*REQUIREMENT*.
Without the pictures, retype each line below exactly as it stands.

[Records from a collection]
*** Begin section ***

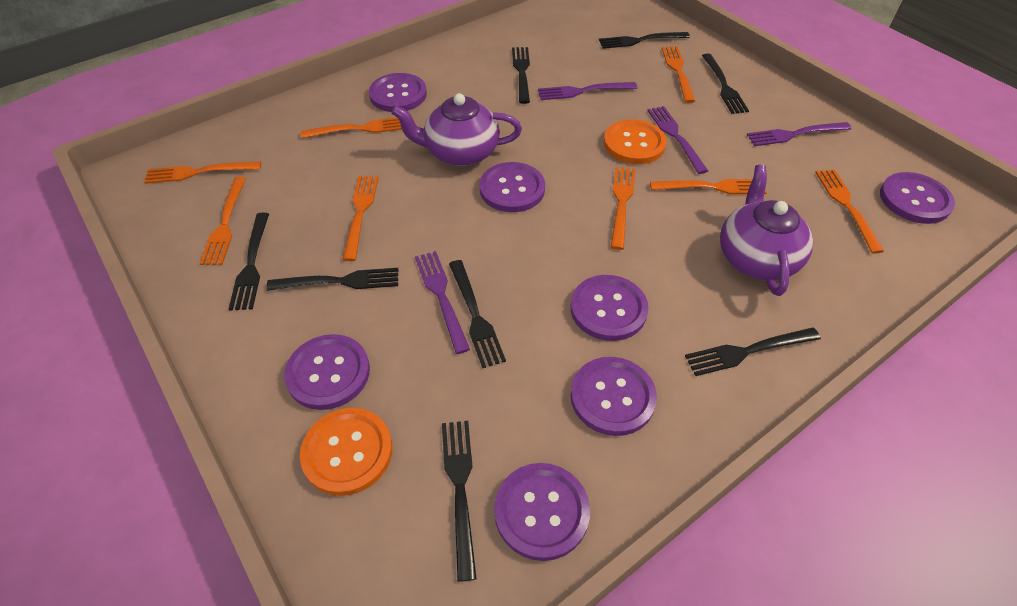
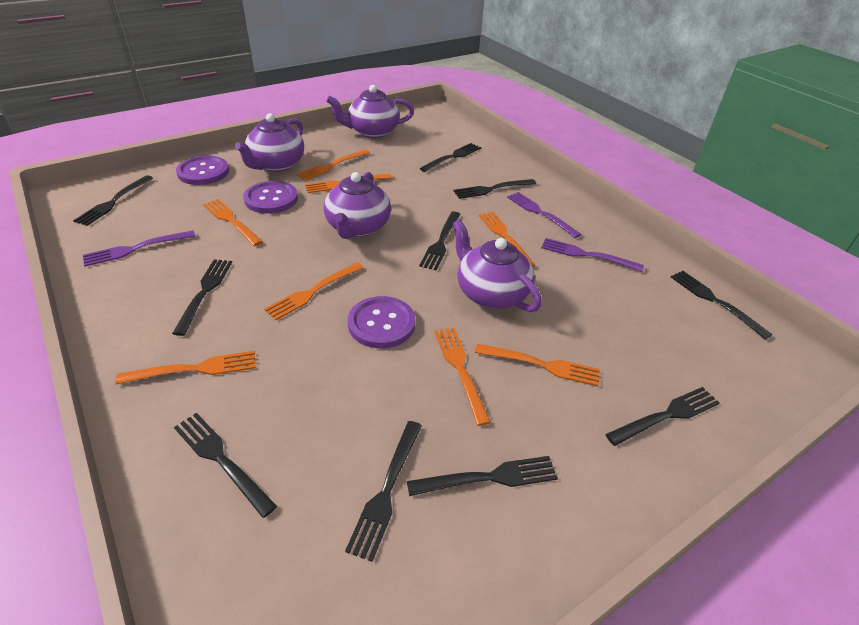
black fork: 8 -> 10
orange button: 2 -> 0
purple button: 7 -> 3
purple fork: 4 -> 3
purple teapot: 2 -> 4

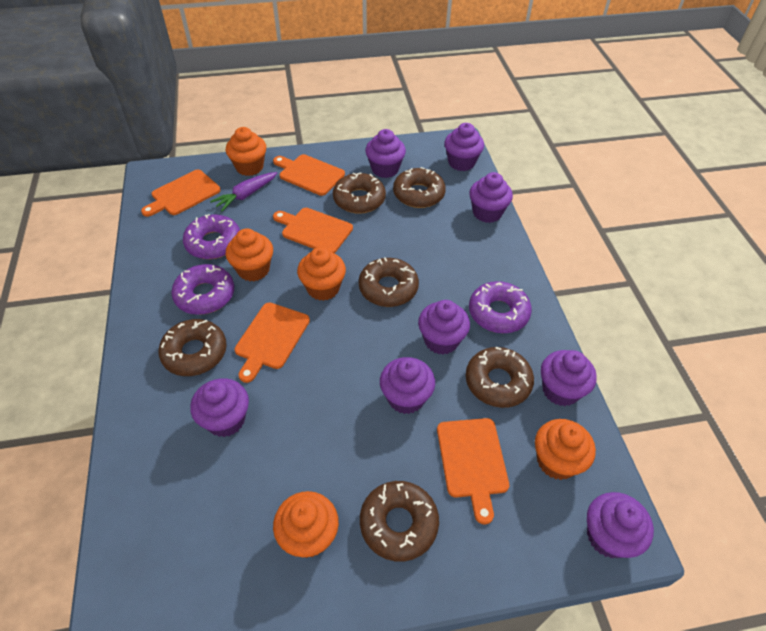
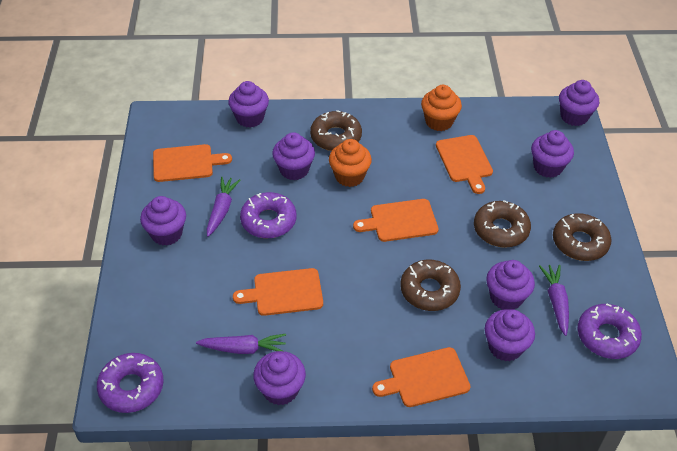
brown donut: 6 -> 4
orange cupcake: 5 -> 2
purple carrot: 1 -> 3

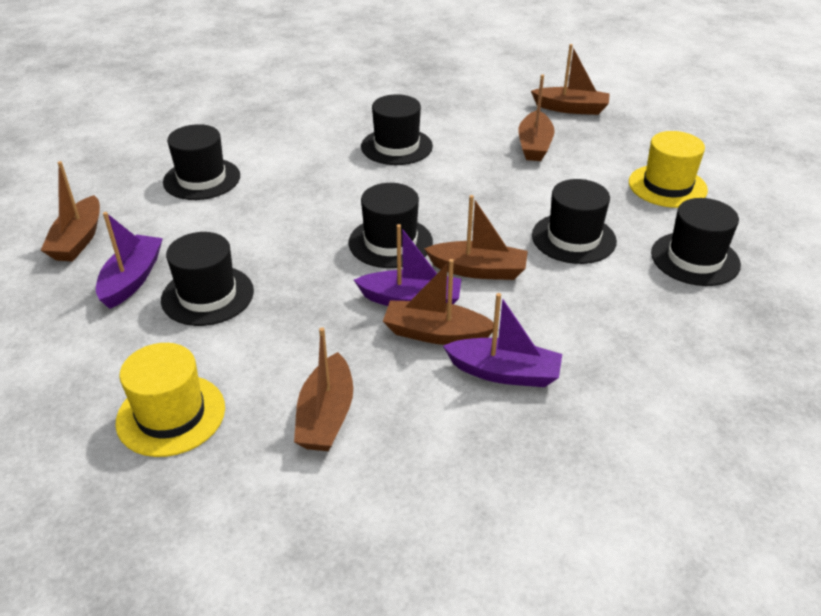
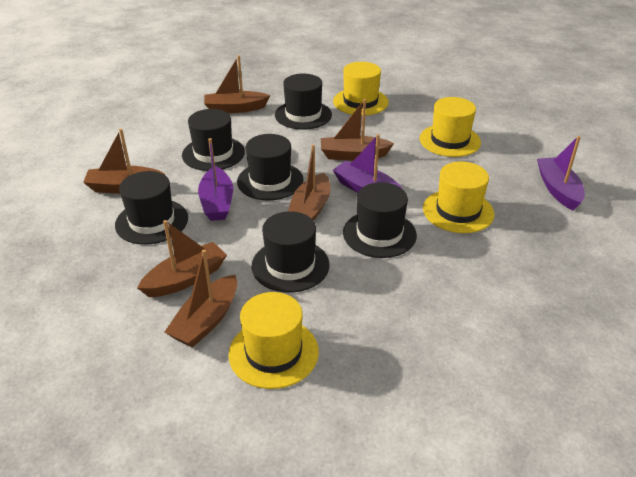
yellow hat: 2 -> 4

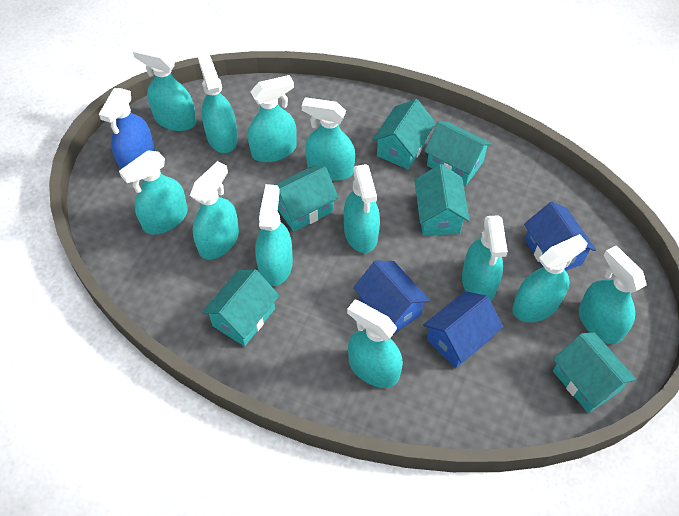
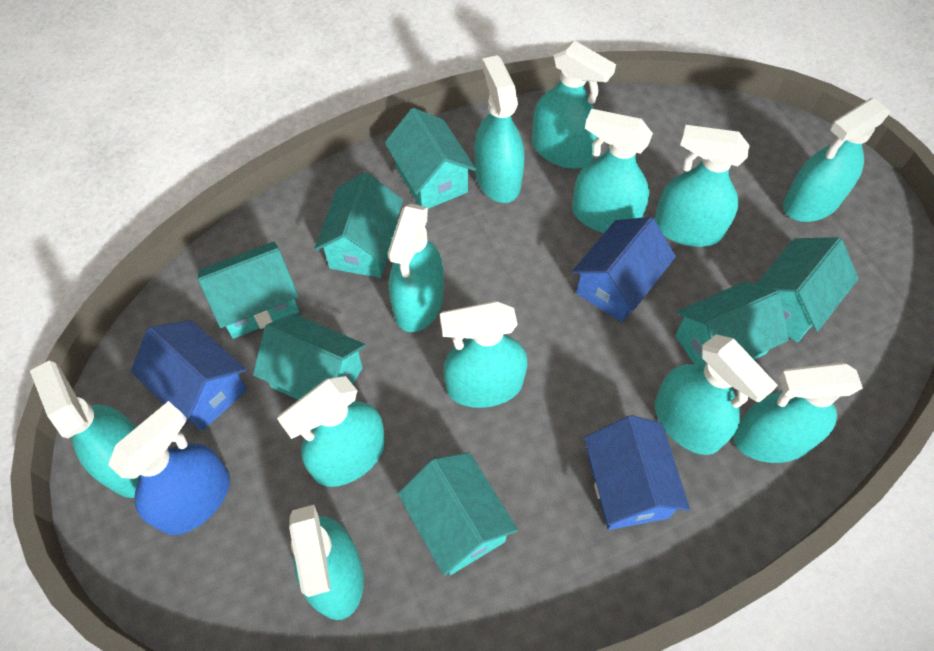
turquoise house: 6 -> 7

*** End section ***

*OUTPUT FOR THIS EXERCISE*.
black fork: 8 -> 10
orange button: 2 -> 0
purple button: 7 -> 3
purple fork: 4 -> 3
purple teapot: 2 -> 4

brown donut: 6 -> 4
orange cupcake: 5 -> 2
purple carrot: 1 -> 3

yellow hat: 2 -> 4

turquoise house: 6 -> 7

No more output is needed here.